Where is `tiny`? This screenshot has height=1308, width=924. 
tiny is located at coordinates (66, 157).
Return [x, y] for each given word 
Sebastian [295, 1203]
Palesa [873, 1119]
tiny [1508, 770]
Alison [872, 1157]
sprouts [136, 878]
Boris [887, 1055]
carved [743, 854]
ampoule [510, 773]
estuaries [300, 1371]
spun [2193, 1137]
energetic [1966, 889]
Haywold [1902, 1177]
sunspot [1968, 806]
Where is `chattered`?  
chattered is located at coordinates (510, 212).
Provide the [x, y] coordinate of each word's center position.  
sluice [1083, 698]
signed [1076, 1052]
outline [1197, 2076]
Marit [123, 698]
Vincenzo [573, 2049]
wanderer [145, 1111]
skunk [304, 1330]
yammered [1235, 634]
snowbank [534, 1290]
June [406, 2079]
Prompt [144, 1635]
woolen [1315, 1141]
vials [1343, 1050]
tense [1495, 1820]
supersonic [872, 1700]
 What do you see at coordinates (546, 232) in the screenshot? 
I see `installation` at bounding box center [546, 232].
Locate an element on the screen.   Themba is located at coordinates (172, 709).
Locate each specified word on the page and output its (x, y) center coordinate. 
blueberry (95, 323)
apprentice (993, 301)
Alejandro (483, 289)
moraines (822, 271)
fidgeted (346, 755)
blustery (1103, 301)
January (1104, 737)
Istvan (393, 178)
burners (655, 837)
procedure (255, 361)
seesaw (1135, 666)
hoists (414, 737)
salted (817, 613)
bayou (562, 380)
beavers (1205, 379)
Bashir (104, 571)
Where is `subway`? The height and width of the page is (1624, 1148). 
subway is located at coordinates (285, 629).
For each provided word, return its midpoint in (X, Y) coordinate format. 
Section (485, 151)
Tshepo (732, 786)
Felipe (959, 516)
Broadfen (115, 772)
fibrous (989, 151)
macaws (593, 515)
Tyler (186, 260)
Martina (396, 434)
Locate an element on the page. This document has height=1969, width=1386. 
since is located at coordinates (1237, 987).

> _Given request_
Pull out every line above that contains the string "tiny". Case matters.

> _Answer to this task_
Where is `tiny`? This screenshot has height=1308, width=924. 
tiny is located at coordinates (66, 157).
tiny [1508, 770]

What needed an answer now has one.